Data to process:
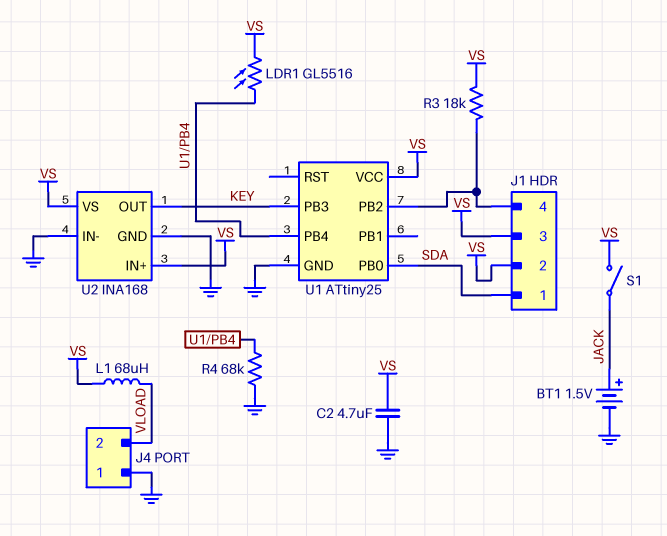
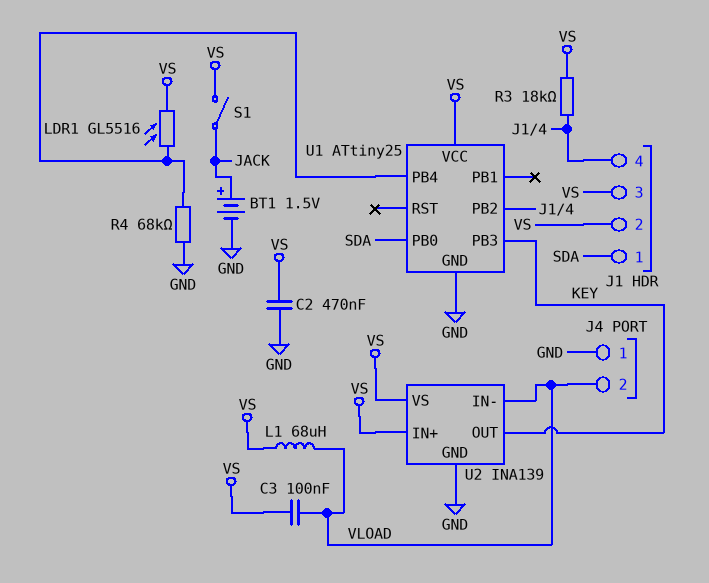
C2: 4.7uF (GND, VS) -> 470nF (GND, VS)
C3: none -> 100nF (VLOAD, VS)
U2: INA168 -> INA139
U2 pin IN-: GND -> VLOAD

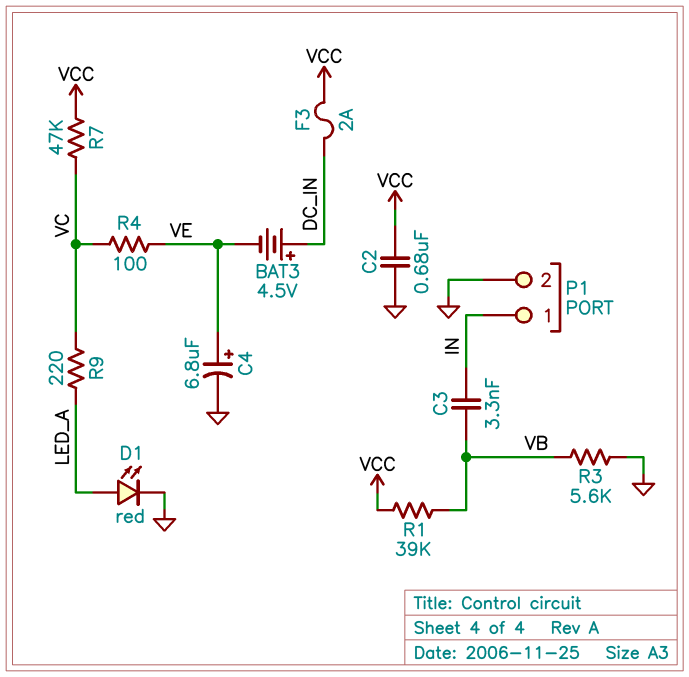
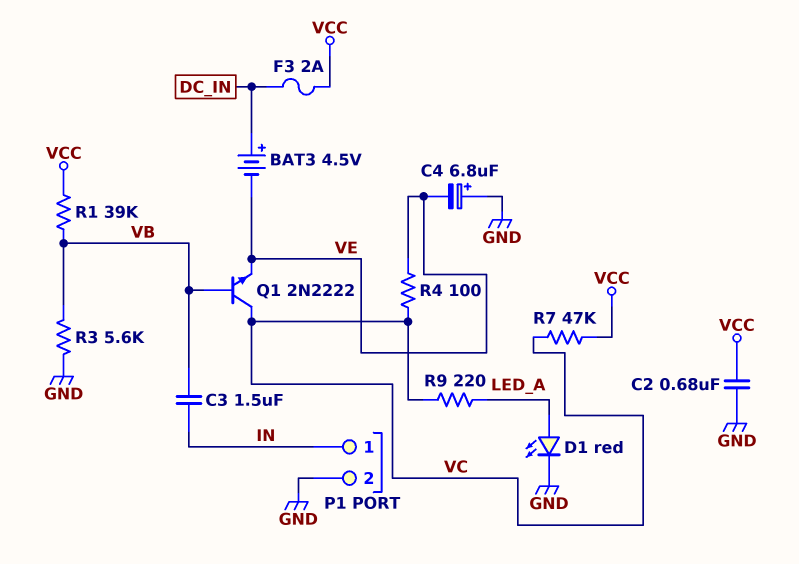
C3: 3.3nF (IN, VB) -> 1.5uF (IN, VB)
C4: 6.8uF (plus VE, minus GND) -> 6.8uF (plus GND, minus VE)
Q1: none -> NPN 2N2222 (B VB, C VC, E VE)

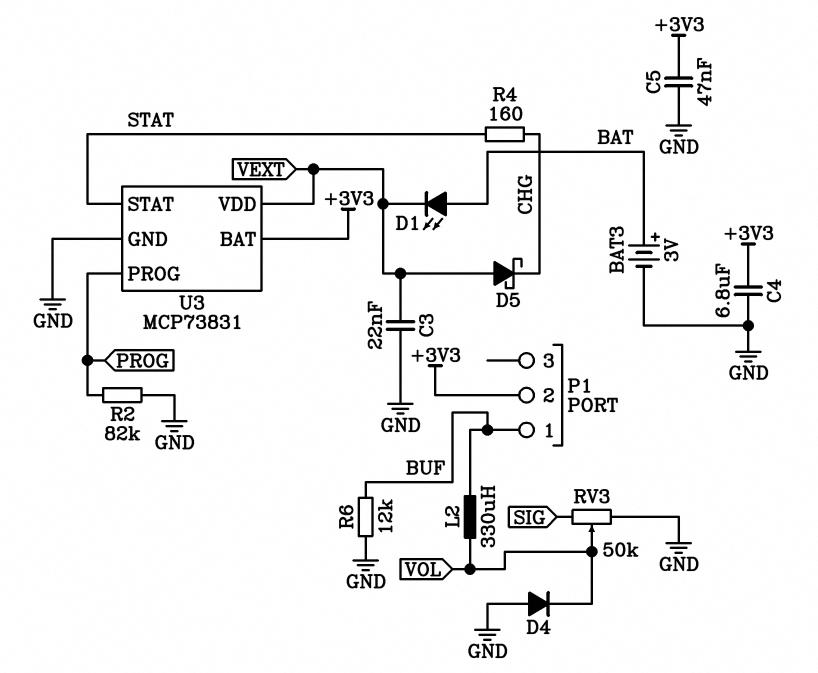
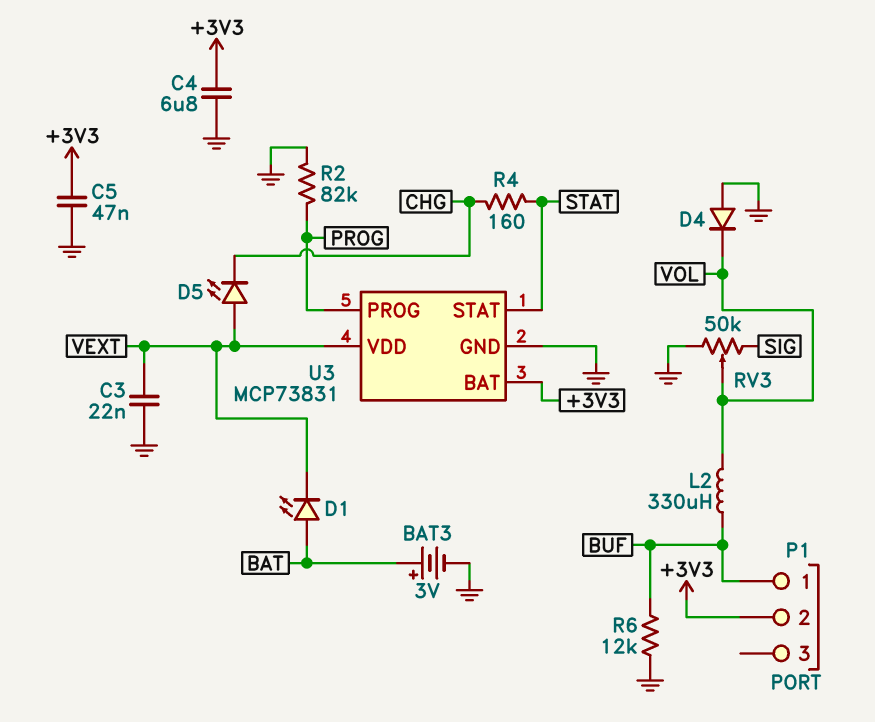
D5: schottky (A VEXT, K CHG) -> LED (A VEXT, K CHG)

Task objective:
In the copy, no pictures are to appear; write out exactly the lines from the one containing "U2: INA168 -> INA139" through the end of the listing above and no further lines.

Result for this exercise:
U2: INA168 -> INA139
U2 pin IN-: GND -> VLOAD

C3: 3.3nF (IN, VB) -> 1.5uF (IN, VB)
C4: 6.8uF (plus VE, minus GND) -> 6.8uF (plus GND, minus VE)
Q1: none -> NPN 2N2222 (B VB, C VC, E VE)

D5: schottky (A VEXT, K CHG) -> LED (A VEXT, K CHG)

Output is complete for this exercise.